> [ABOUT THIS EXERCISE]:
The answer must consist only of the lines in the records below from the line with "D3: diode (A" to the line with "C9: 4.7uF (plus", both included, copied word for word with every picture left out.

> [Detected change data]:
※ ※ ※

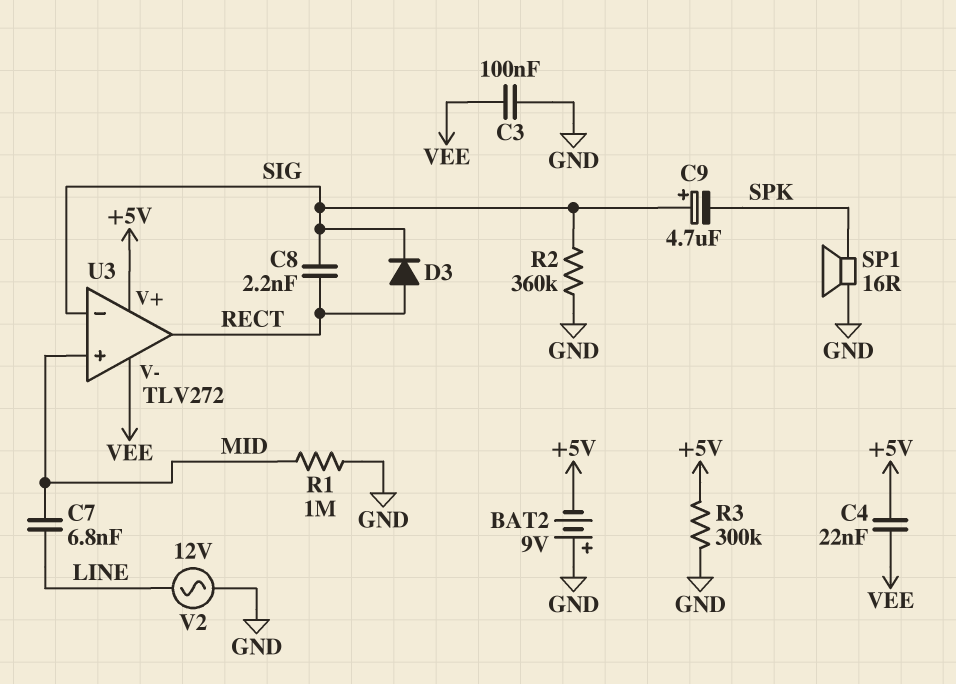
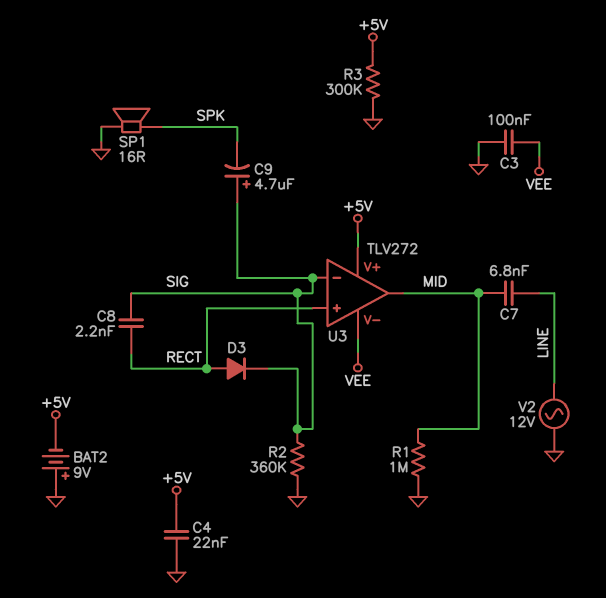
C4: 22nF (+5V, VEE) -> 22nF (+5V, GND)
U3 pin in+: MID -> RECT
U3 pin out: RECT -> MID

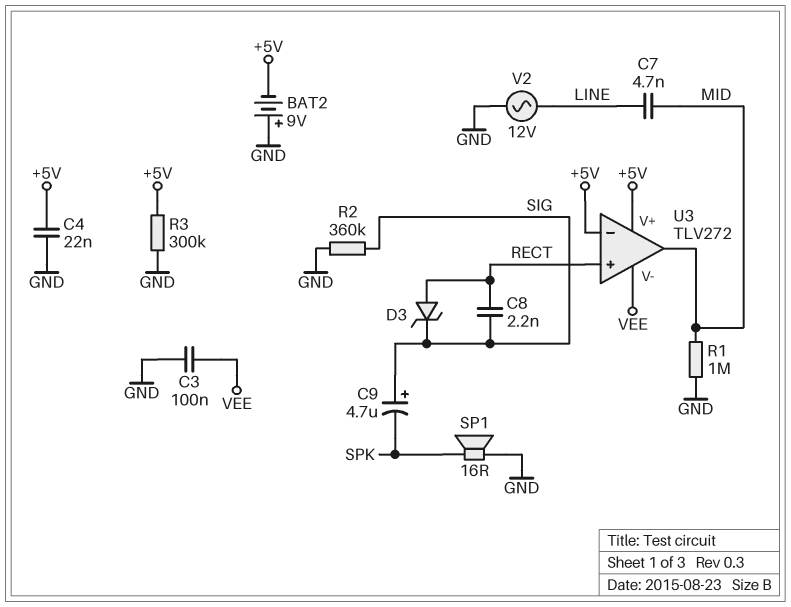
C7: 6.8nF (LINE, MID) -> 4.7nF (LINE, MID)
D3: diode (A RECT, K SIG) -> zener (A RECT, K SIG)
U3 pin in-: SIG -> +5V

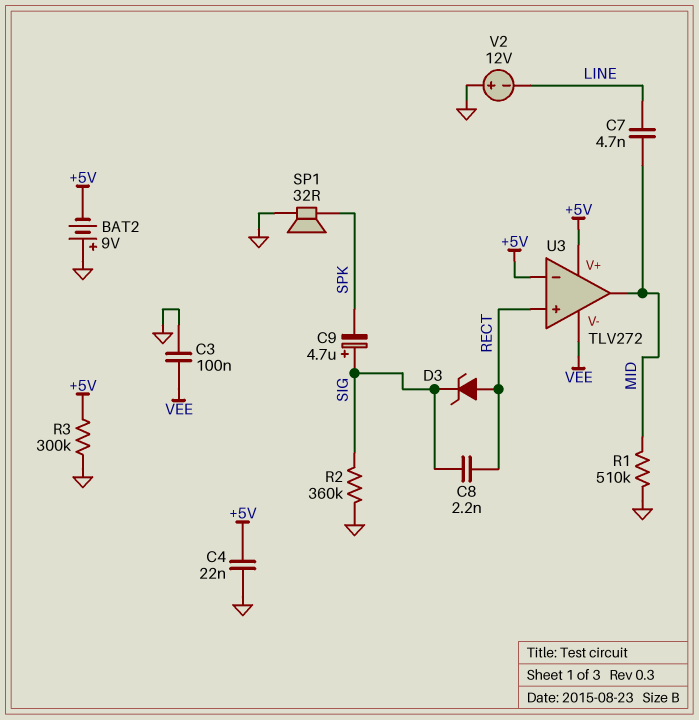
R1: 1M (GND, MID) -> 510k (GND, MID)
SP1: speaker 16R (GND, SPK) -> speaker 32R (GND, SPK)
V2: AC 12V (GND, LINE) -> 12V (plus GND, minus LINE)

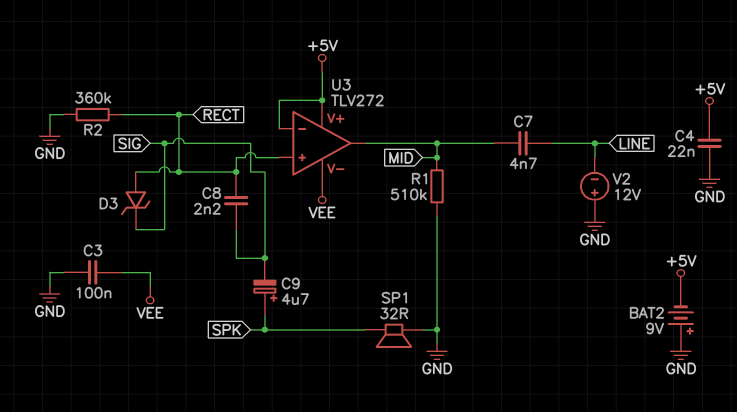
C9: 4.7uF (plus SIG, minus SPK) -> 4.7uF (plus SPK, minus SIG)
R2: 360k (GND, SIG) -> 360k (GND, RECT)
R3: 300k (+5V, GND) -> none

※ ※ ※

> [RESULT]:
D3: diode (A RECT, K SIG) -> zener (A RECT, K SIG)
U3 pin in-: SIG -> +5V

R1: 1M (GND, MID) -> 510k (GND, MID)
SP1: speaker 16R (GND, SPK) -> speaker 32R (GND, SPK)
V2: AC 12V (GND, LINE) -> 12V (plus GND, minus LINE)

C9: 4.7uF (plus SIG, minus SPK) -> 4.7uF (plus SPK, minus SIG)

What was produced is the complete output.